■ Collected data:
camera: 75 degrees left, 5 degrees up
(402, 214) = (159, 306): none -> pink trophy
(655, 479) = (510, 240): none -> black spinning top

■ Directions for this task:
Every line of the listing must be written out again exactly.

■ Completed exercise:
camera: 75 degrees left, 5 degrees up
(402, 214) = (159, 306): none -> pink trophy
(655, 479) = (510, 240): none -> black spinning top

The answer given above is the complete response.